• _Required action_: Give back the full listing verbatim, apart from its images.

★ ★ ★

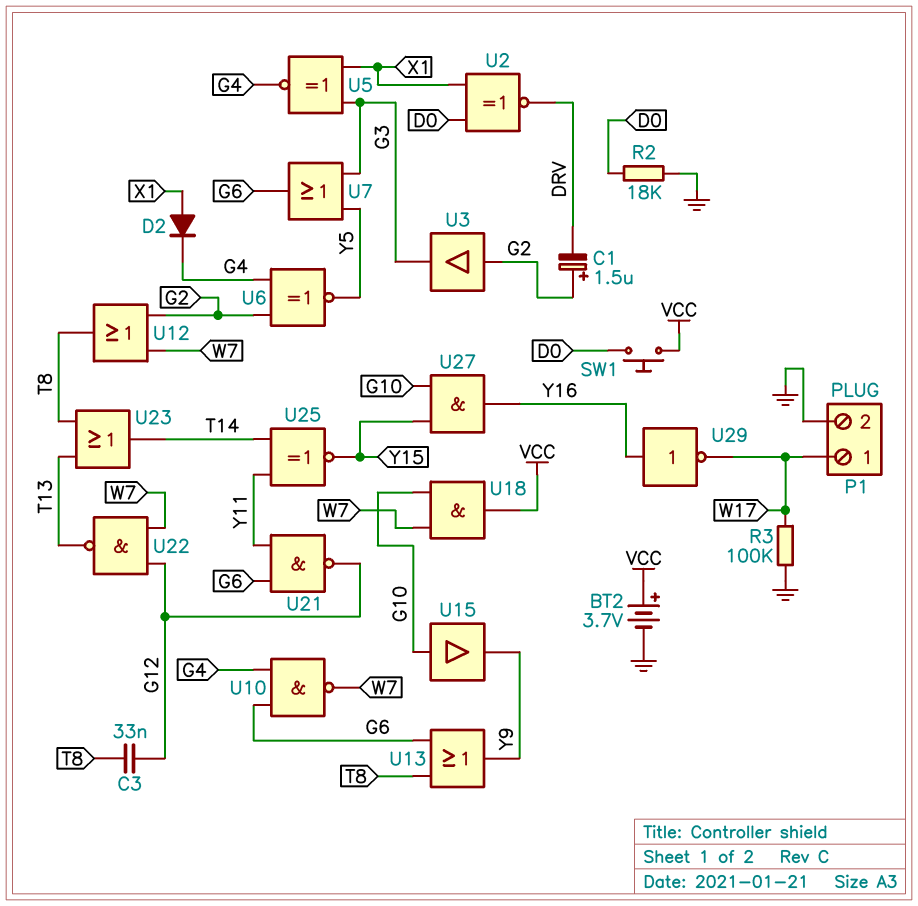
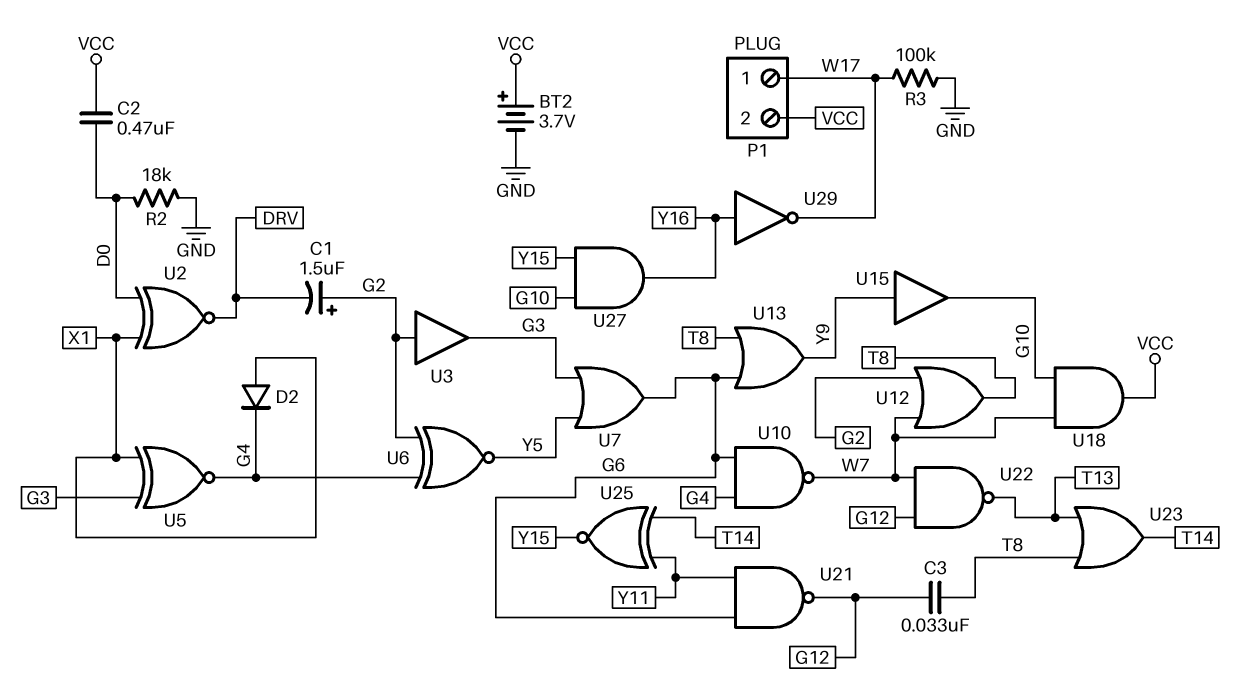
C2: none -> 470nF (D0, VCC)
P1 pin 2: GND -> VCC
SW1: button (D0, VCC) -> none
U15: buffer (in G10, out Y9) -> buffer (in Y9, out G10)

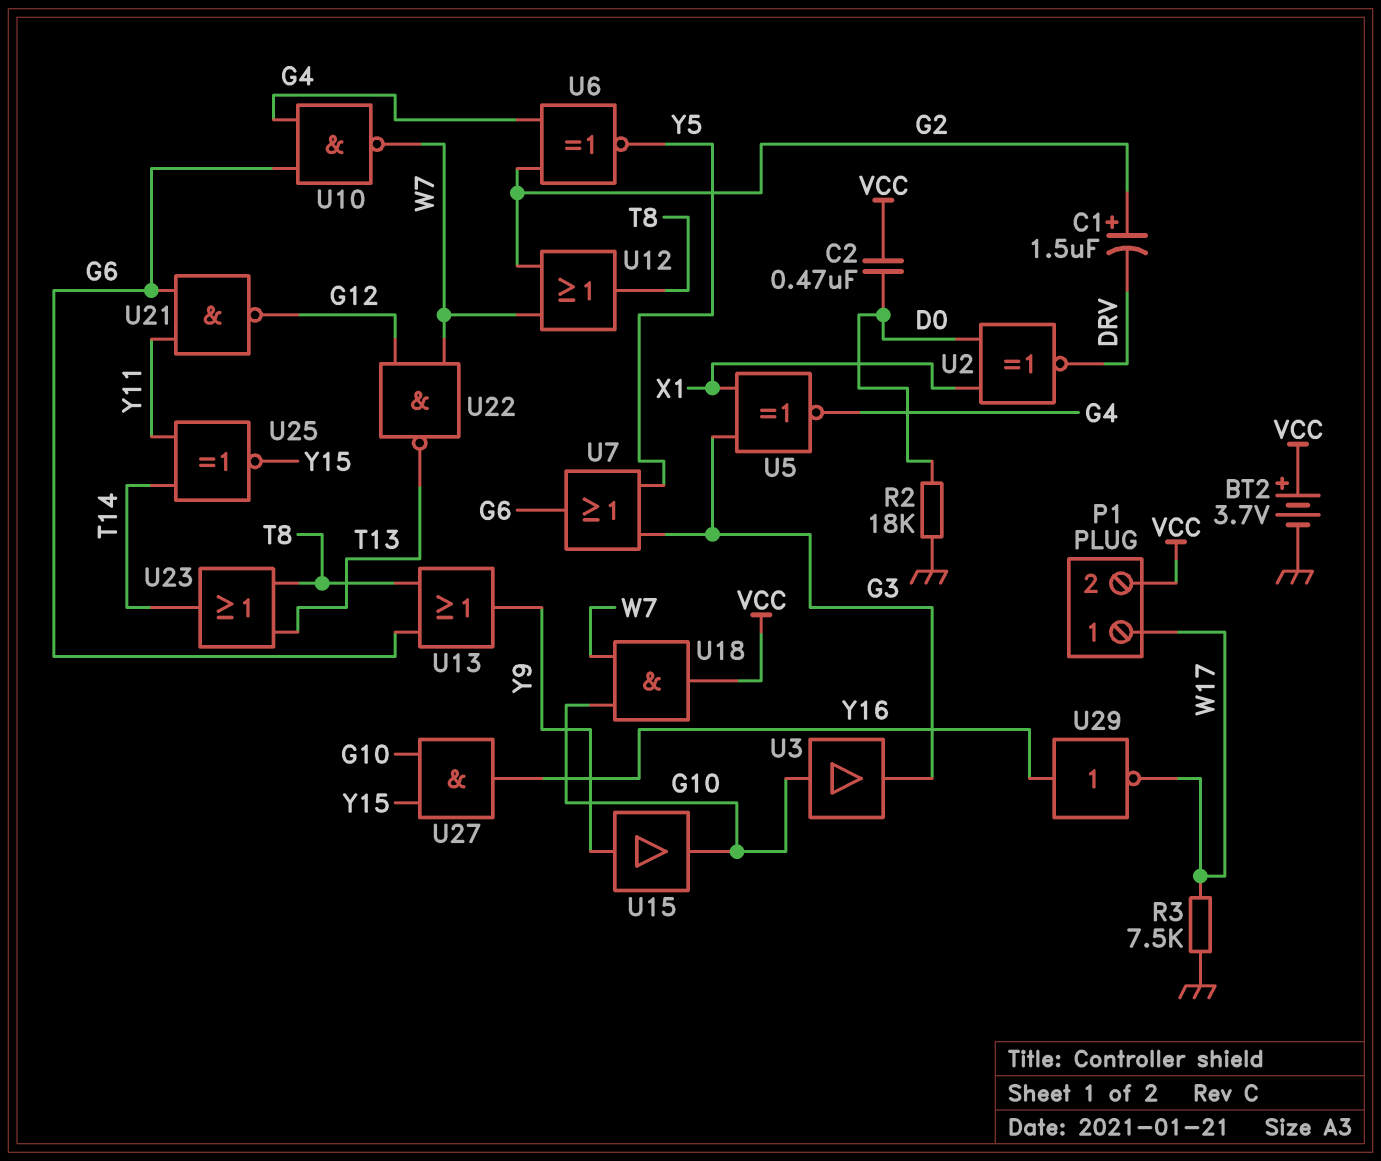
C3: 33nF (G12, T8) -> none
D2: diode (A X1, K G4) -> none
R3: 100k (GND, W17) -> 7.5k (GND, W17)
U3: buffer (in G2, out G3) -> buffer (in G10, out G3)

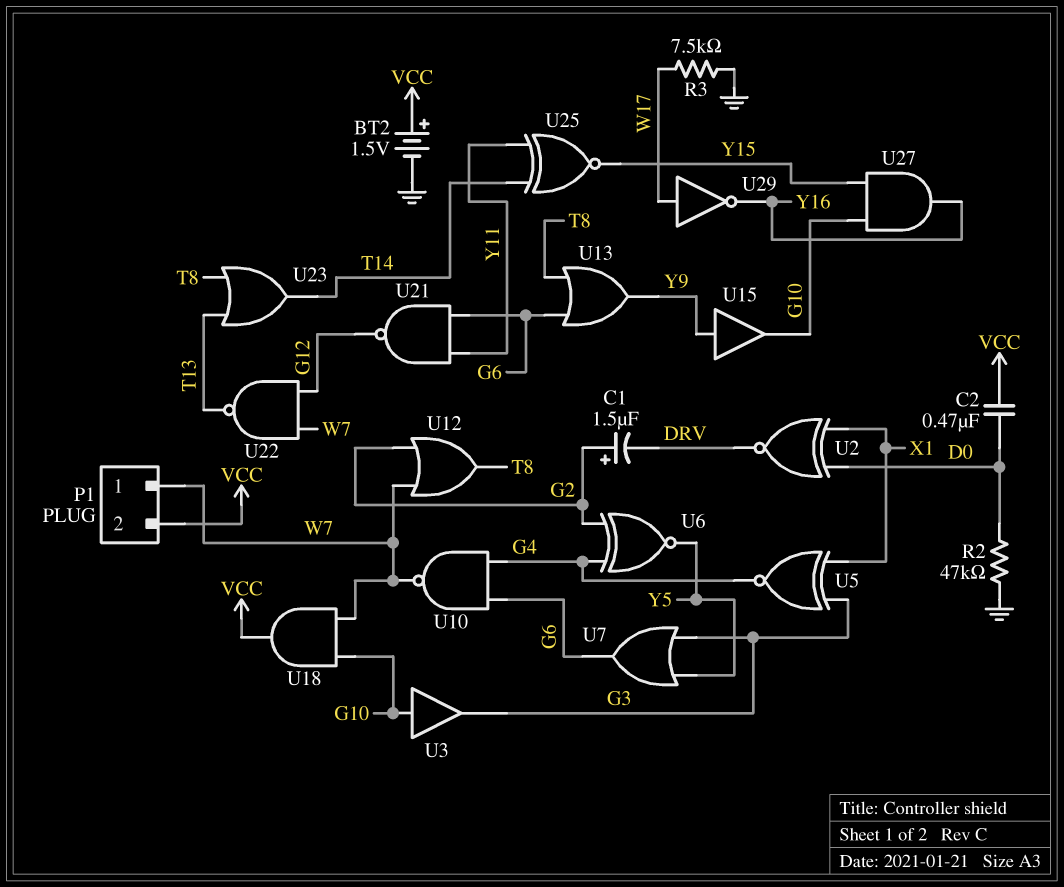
BT2: 3.7V (plus VCC, minus GND) -> 1.5V (plus VCC, minus GND)
P1 pin 1: W17 -> W7
R2: 18k (D0, GND) -> 47k (D0, GND)
U29: NOT (in Y16, out W17) -> NOT (in W17, out Y16)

★ ★ ★

• _Response_:
C2: none -> 470nF (D0, VCC)
P1 pin 2: GND -> VCC
SW1: button (D0, VCC) -> none
U15: buffer (in G10, out Y9) -> buffer (in Y9, out G10)

C3: 33nF (G12, T8) -> none
D2: diode (A X1, K G4) -> none
R3: 100k (GND, W17) -> 7.5k (GND, W17)
U3: buffer (in G2, out G3) -> buffer (in G10, out G3)

BT2: 3.7V (plus VCC, minus GND) -> 1.5V (plus VCC, minus GND)
P1 pin 1: W17 -> W7
R2: 18k (D0, GND) -> 47k (D0, GND)
U29: NOT (in Y16, out W17) -> NOT (in W17, out Y16)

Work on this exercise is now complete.